• _AIM OF THE TASK_:
Reproduce the listing below line for line without changing anything, leaving out the pictures.

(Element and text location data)
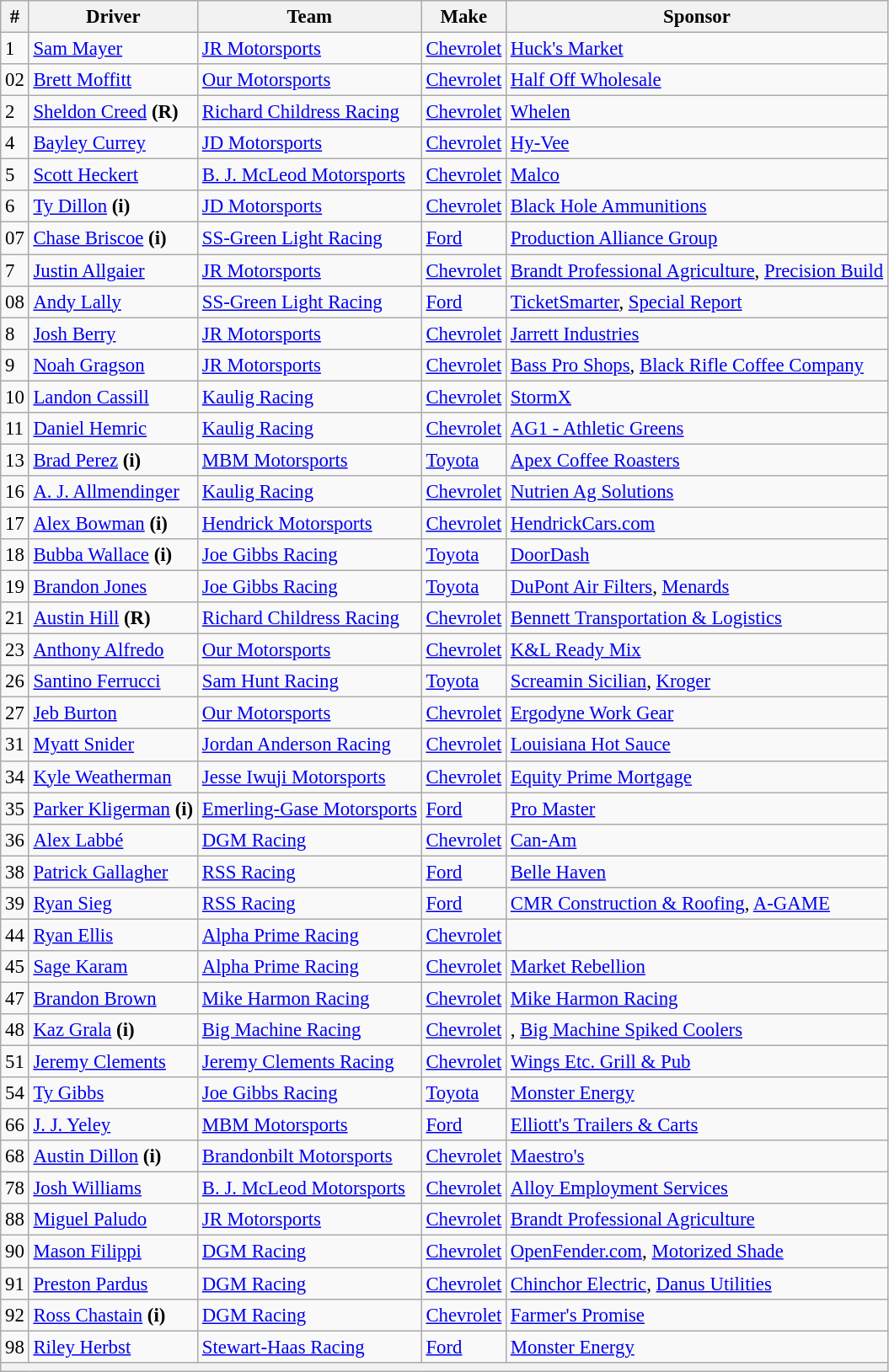
88 [15, 1221]
Brandon Jones [113, 587]
10 [15, 397]
44 [15, 935]
Brandt Professional Agriculture [698, 1221]
54 [15, 1094]
Emerling-Gase Motorsports [310, 809]
45 [15, 967]
9 [15, 365]
Santino Ferrucci [113, 682]
Ryan Ellis [113, 935]
Bennett Transportation & Logistics [698, 619]
02 [15, 80]
Team [310, 17]
Alex Labbé [113, 840]
Jeremy Clements Racing [310, 1063]
, Big Machine Spiked Coolers [698, 1031]
Apex Coffee Roasters [698, 460]
Elliott's Trailers & Carts [698, 1126]
Jeb Burton [113, 714]
Belle Haven [698, 872]
92 [15, 1315]
Ross Chastain (i) [113, 1315]
J. J. Yeley [113, 1126]
StormX [698, 397]
90 [15, 1252]
Austin Dillon (i) [113, 1157]
36 [15, 840]
26 [15, 682]
Alloy Employment Services [698, 1189]
TicketSmarter, Special Report [698, 302]
7 [15, 270]
Chase Briscoe (i) [113, 238]
47 [15, 999]
Brett Moffitt [113, 80]
Sam Hunt Racing [310, 682]
Riley Herbst [113, 1347]
Parker Kligerman (i) [113, 809]
Malco [698, 175]
31 [15, 746]
6 [15, 206]
48 [15, 1031]
Driver [113, 17]
21 [15, 619]
11 [15, 429]
Patrick Gallagher [113, 872]
Landon Cassill [113, 397]
51 [15, 1063]
Black Hole Ammunitions [698, 206]
13 [15, 460]
# [15, 17]
Hy-Vee [698, 143]
Chinchor Electric, Danus Utilities [698, 1284]
Myatt Snider [113, 746]
23 [15, 651]
Nutrien Ag Solutions [698, 492]
Kyle Weatherman [113, 777]
Ryan Sieg [113, 904]
Wings Etc. Grill & Pub [698, 1063]
Equity Prime Mortgage [698, 777]
Big Machine Racing [310, 1031]
Whelen [698, 112]
K&L Ready Mix [698, 651]
Justin Allgaier [113, 270]
07 [15, 238]
Preston Pardus [113, 1284]
Ty Dillon (i) [113, 206]
38 [15, 872]
18 [15, 555]
98 [15, 1347]
Half Off Wholesale [698, 80]
Josh Berry [113, 334]
Make [463, 17]
Pro Master [698, 809]
Market Rebellion [698, 967]
Alex Bowman (i) [113, 523]
Can-Am [698, 840]
39 [15, 904]
Stewart-Haas Racing [310, 1347]
19 [15, 587]
Sage Karam [113, 967]
35 [15, 809]
Andy Lally [113, 302]
Brad Perez (i) [113, 460]
Scott Heckert [113, 175]
Sponsor [698, 17]
Screamin Sicilian, Kroger [698, 682]
Jesse Iwuji Motorsports [310, 777]
66 [15, 1126]
AG1 - Athletic Greens [698, 429]
5 [15, 175]
08 [15, 302]
27 [15, 714]
Bubba Wallace (i) [113, 555]
2 [15, 112]
Austin Hill (R) [113, 619]
HendrickCars.com [698, 523]
Jordan Anderson Racing [310, 746]
DuPont Air Filters, Menards [698, 587]
Mason Filippi [113, 1252]
68 [15, 1157]
Hendrick Motorsports [310, 523]
Josh Williams [113, 1189]
Sheldon Creed (R) [113, 112]
Ty Gibbs [113, 1094]
4 [15, 143]
16 [15, 492]
Maestro's [698, 1157]
Jeremy Clements [113, 1063]
1 [15, 49]
Brandonbilt Motorsports [310, 1157]
Sam Mayer [113, 49]
OpenFender.com, Motorized Shade [698, 1252]
34 [15, 777]
Brandon Brown [113, 999]
Ergodyne Work Gear [698, 714]
Farmer's Promise [698, 1315]
Brandt Professional Agriculture, Precision Build [698, 270]
Daniel Hemric [113, 429]
Production Alliance Group [698, 238]
DoorDash [698, 555]
78 [15, 1189]
Louisiana Hot Sauce [698, 746]
Huck's Market [698, 49]
Noah Gragson [113, 365]
91 [15, 1284]
Jarrett Industries [698, 334]
Bayley Currey [113, 143]
Bass Pro Shops, Black Rifle Coffee Company [698, 365]
CMR Construction & Roofing, A-GAME [698, 904]
A. J. Allmendinger [113, 492]
17 [15, 523]
Anthony Alfredo [113, 651]
Miguel Paludo [113, 1221]
Kaz Grala (i) [113, 1031]
8 [15, 334]
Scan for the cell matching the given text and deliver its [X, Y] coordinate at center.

• _SOLUTION TO THIS TASK_:
88 [15, 1221]
Brandon Jones [113, 587]
10 [15, 397]
44 [15, 935]
Brandt Professional Agriculture [698, 1221]
54 [15, 1094]
Emerling-Gase Motorsports [310, 809]
45 [15, 967]
9 [15, 365]
Santino Ferrucci [113, 682]
Ryan Ellis [113, 935]
Bennett Transportation & Logistics [698, 619]
02 [15, 80]
Team [310, 17]
Alex Labbé [113, 840]
Jeremy Clements Racing [310, 1063]
, Big Machine Spiked Coolers [698, 1031]
Apex Coffee Roasters [698, 460]
Elliott's Trailers & Carts [698, 1126]
Jeb Burton [113, 714]
Belle Haven [698, 872]
92 [15, 1315]
Ross Chastain (i) [113, 1315]
J. J. Yeley [113, 1126]
StormX [698, 397]
90 [15, 1252]
Austin Dillon (i) [113, 1157]
36 [15, 840]
26 [15, 682]
Alloy Employment Services [698, 1189]
TicketSmarter, Special Report [698, 302]
7 [15, 270]
Chase Briscoe (i) [113, 238]
47 [15, 999]
Brett Moffitt [113, 80]
Sam Hunt Racing [310, 682]
Riley Herbst [113, 1347]
Parker Kligerman (i) [113, 809]
Malco [698, 175]
31 [15, 746]
6 [15, 206]
48 [15, 1031]
Driver [113, 17]
21 [15, 619]
11 [15, 429]
Patrick Gallagher [113, 872]
Landon Cassill [113, 397]
51 [15, 1063]
Black Hole Ammunitions [698, 206]
13 [15, 460]
# [15, 17]
Hy-Vee [698, 143]
Chinchor Electric, Danus Utilities [698, 1284]
Myatt Snider [113, 746]
23 [15, 651]
Nutrien Ag Solutions [698, 492]
Kyle Weatherman [113, 777]
Ryan Sieg [113, 904]
Wings Etc. Grill & Pub [698, 1063]
Equity Prime Mortgage [698, 777]
Big Machine Racing [310, 1031]
Whelen [698, 112]
K&L Ready Mix [698, 651]
Justin Allgaier [113, 270]
07 [15, 238]
Preston Pardus [113, 1284]
Ty Dillon (i) [113, 206]
38 [15, 872]
18 [15, 555]
98 [15, 1347]
Half Off Wholesale [698, 80]
Josh Berry [113, 334]
Make [463, 17]
Pro Master [698, 809]
Market Rebellion [698, 967]
Alex Bowman (i) [113, 523]
Can-Am [698, 840]
39 [15, 904]
Stewart-Haas Racing [310, 1347]
19 [15, 587]
Sage Karam [113, 967]
35 [15, 809]
Andy Lally [113, 302]
Brad Perez (i) [113, 460]
Scott Heckert [113, 175]
Sponsor [698, 17]
Screamin Sicilian, Kroger [698, 682]
Jesse Iwuji Motorsports [310, 777]
66 [15, 1126]
AG1 - Athletic Greens [698, 429]
5 [15, 175]
08 [15, 302]
27 [15, 714]
Bubba Wallace (i) [113, 555]
2 [15, 112]
Austin Hill (R) [113, 619]
HendrickCars.com [698, 523]
Jordan Anderson Racing [310, 746]
DuPont Air Filters, Menards [698, 587]
Mason Filippi [113, 1252]
68 [15, 1157]
Hendrick Motorsports [310, 523]
Josh Williams [113, 1189]
Sheldon Creed (R) [113, 112]
Ty Gibbs [113, 1094]
4 [15, 143]
16 [15, 492]
Maestro's [698, 1157]
Jeremy Clements [113, 1063]
1 [15, 49]
Brandonbilt Motorsports [310, 1157]
Sam Mayer [113, 49]
OpenFender.com, Motorized Shade [698, 1252]
34 [15, 777]
Brandon Brown [113, 999]
Ergodyne Work Gear [698, 714]
Farmer's Promise [698, 1315]
Brandt Professional Agriculture, Precision Build [698, 270]
Daniel Hemric [113, 429]
Production Alliance Group [698, 238]
DoorDash [698, 555]
78 [15, 1189]
Louisiana Hot Sauce [698, 746]
Huck's Market [698, 49]
Noah Gragson [113, 365]
91 [15, 1284]
Jarrett Industries [698, 334]
Bayley Currey [113, 143]
Bass Pro Shops, Black Rifle Coffee Company [698, 365]
CMR Construction & Roofing, A-GAME [698, 904]
A. J. Allmendinger [113, 492]
17 [15, 523]
Anthony Alfredo [113, 651]
Miguel Paludo [113, 1221]
Kaz Grala (i) [113, 1031]
8 [15, 334]
Scan for the cell matching the given text and deliver its [X, Y] coordinate at center.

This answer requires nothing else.